All lines with the word "blue" must be pulled from the entries below.

Start of Block

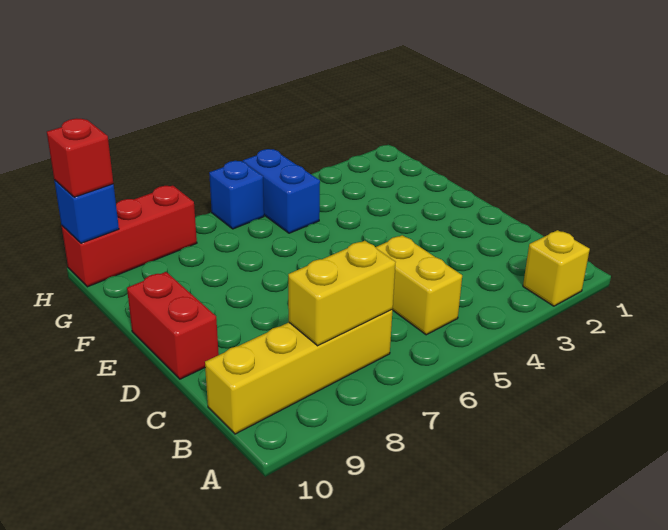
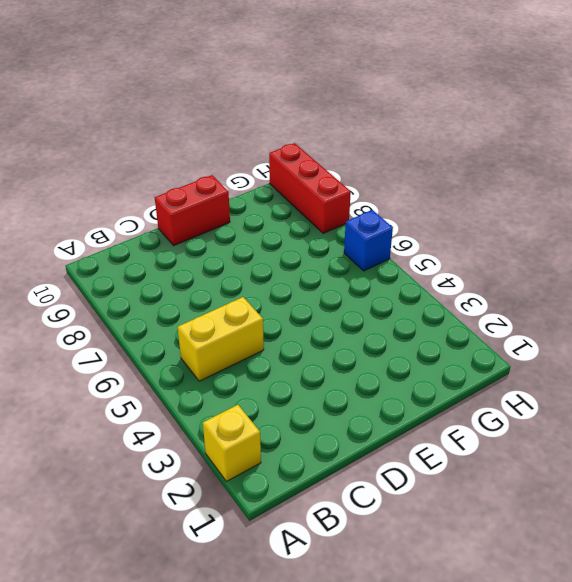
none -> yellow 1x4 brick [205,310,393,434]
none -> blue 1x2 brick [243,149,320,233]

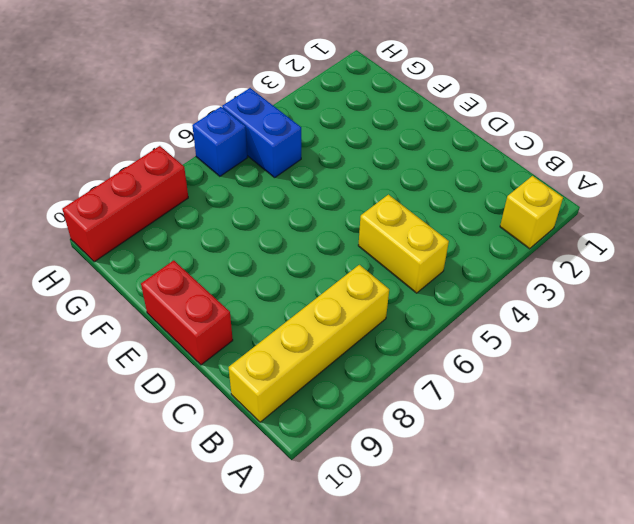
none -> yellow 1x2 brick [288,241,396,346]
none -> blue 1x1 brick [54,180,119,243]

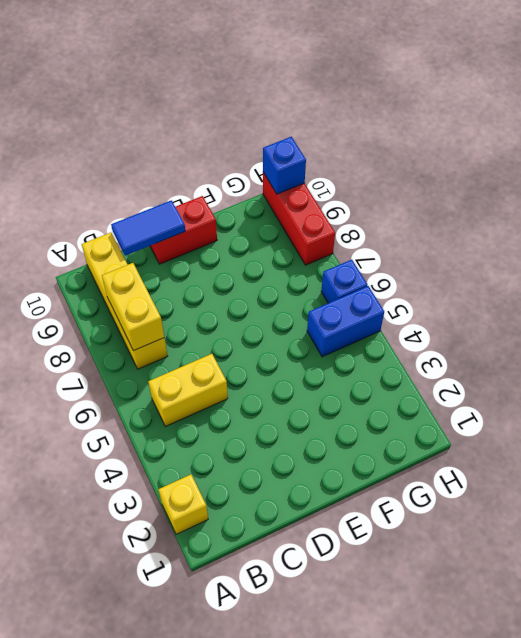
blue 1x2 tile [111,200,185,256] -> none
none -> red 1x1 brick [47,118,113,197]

End of Block

### WRITTEN RESPONSE
none -> blue 1x2 brick [243,149,320,233]
none -> blue 1x1 brick [54,180,119,243]
blue 1x2 tile [111,200,185,256] -> none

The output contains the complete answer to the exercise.